Write out, without any change, the lines in the material below that run from the line with "building: [314,278,460,412] -> none" through the line with "building: none -> [293,371,372,483]", both included.

> Records provided
= = = =
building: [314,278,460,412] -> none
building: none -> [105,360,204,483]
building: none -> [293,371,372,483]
= = = =
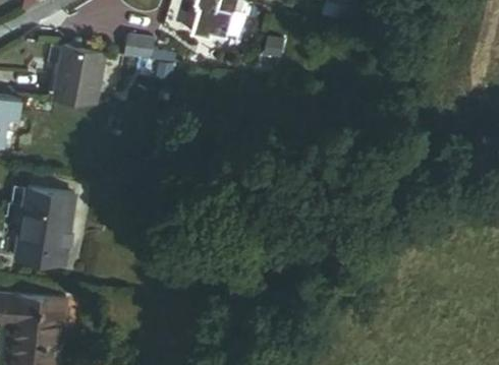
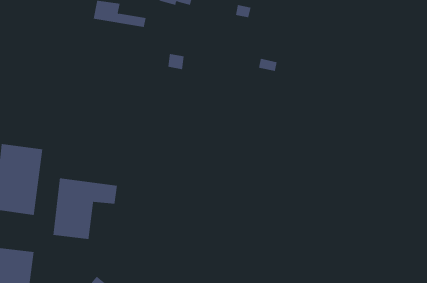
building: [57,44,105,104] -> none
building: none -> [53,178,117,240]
= = = =
> Completed exercise
building: [314,278,460,412] -> none
building: none -> [105,360,204,483]
building: none -> [293,371,372,483]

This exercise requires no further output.